[[ Data in this exercise open ]]

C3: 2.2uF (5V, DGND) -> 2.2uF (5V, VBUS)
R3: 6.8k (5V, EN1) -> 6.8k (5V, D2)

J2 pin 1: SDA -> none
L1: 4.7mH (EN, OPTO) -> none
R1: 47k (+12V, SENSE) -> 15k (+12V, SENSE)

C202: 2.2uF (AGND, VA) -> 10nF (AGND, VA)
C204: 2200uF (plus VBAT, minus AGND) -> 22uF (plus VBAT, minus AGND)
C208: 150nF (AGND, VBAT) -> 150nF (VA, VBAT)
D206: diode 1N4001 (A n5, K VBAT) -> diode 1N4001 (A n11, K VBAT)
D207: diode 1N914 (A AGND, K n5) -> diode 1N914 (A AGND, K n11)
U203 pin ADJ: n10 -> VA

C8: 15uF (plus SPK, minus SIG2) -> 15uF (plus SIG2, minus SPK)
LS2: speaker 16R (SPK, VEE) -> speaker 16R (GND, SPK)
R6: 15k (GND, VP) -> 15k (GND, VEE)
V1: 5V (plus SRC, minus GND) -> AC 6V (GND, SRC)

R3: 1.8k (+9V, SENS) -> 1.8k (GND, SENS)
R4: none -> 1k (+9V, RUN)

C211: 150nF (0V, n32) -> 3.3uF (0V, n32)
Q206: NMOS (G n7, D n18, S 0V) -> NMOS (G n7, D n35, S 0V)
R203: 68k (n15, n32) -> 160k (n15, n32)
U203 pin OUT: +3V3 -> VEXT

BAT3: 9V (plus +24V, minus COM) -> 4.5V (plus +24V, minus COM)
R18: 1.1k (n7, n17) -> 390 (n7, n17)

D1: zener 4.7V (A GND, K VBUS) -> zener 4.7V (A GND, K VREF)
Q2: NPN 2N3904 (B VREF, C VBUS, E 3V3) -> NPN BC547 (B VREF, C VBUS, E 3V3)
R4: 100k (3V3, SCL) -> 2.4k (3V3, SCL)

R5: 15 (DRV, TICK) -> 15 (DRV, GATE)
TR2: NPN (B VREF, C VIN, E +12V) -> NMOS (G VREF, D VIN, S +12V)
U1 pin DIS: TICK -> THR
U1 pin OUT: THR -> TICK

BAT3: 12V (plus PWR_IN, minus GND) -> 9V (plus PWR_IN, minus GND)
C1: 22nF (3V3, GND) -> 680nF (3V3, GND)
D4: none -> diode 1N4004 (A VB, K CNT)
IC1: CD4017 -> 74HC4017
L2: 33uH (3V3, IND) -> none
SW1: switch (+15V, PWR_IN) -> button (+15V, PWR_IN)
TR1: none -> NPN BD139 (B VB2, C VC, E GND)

[[ Data in this exercise closed ]]

• The task:
Each line above must be retyped exactly.

• Solved exercise:
C3: 2.2uF (5V, DGND) -> 2.2uF (5V, VBUS)
R3: 6.8k (5V, EN1) -> 6.8k (5V, D2)

J2 pin 1: SDA -> none
L1: 4.7mH (EN, OPTO) -> none
R1: 47k (+12V, SENSE) -> 15k (+12V, SENSE)

C202: 2.2uF (AGND, VA) -> 10nF (AGND, VA)
C204: 2200uF (plus VBAT, minus AGND) -> 22uF (plus VBAT, minus AGND)
C208: 150nF (AGND, VBAT) -> 150nF (VA, VBAT)
D206: diode 1N4001 (A n5, K VBAT) -> diode 1N4001 (A n11, K VBAT)
D207: diode 1N914 (A AGND, K n5) -> diode 1N914 (A AGND, K n11)
U203 pin ADJ: n10 -> VA

C8: 15uF (plus SPK, minus SIG2) -> 15uF (plus SIG2, minus SPK)
LS2: speaker 16R (SPK, VEE) -> speaker 16R (GND, SPK)
R6: 15k (GND, VP) -> 15k (GND, VEE)
V1: 5V (plus SRC, minus GND) -> AC 6V (GND, SRC)

R3: 1.8k (+9V, SENS) -> 1.8k (GND, SENS)
R4: none -> 1k (+9V, RUN)

C211: 150nF (0V, n32) -> 3.3uF (0V, n32)
Q206: NMOS (G n7, D n18, S 0V) -> NMOS (G n7, D n35, S 0V)
R203: 68k (n15, n32) -> 160k (n15, n32)
U203 pin OUT: +3V3 -> VEXT

BAT3: 9V (plus +24V, minus COM) -> 4.5V (plus +24V, minus COM)
R18: 1.1k (n7, n17) -> 390 (n7, n17)

D1: zener 4.7V (A GND, K VBUS) -> zener 4.7V (A GND, K VREF)
Q2: NPN 2N3904 (B VREF, C VBUS, E 3V3) -> NPN BC547 (B VREF, C VBUS, E 3V3)
R4: 100k (3V3, SCL) -> 2.4k (3V3, SCL)

R5: 15 (DRV, TICK) -> 15 (DRV, GATE)
TR2: NPN (B VREF, C VIN, E +12V) -> NMOS (G VREF, D VIN, S +12V)
U1 pin DIS: TICK -> THR
U1 pin OUT: THR -> TICK

BAT3: 12V (plus PWR_IN, minus GND) -> 9V (plus PWR_IN, minus GND)
C1: 22nF (3V3, GND) -> 680nF (3V3, GND)
D4: none -> diode 1N4004 (A VB, K CNT)
IC1: CD4017 -> 74HC4017
L2: 33uH (3V3, IND) -> none
SW1: switch (+15V, PWR_IN) -> button (+15V, PWR_IN)
TR1: none -> NPN BD139 (B VB2, C VC, E GND)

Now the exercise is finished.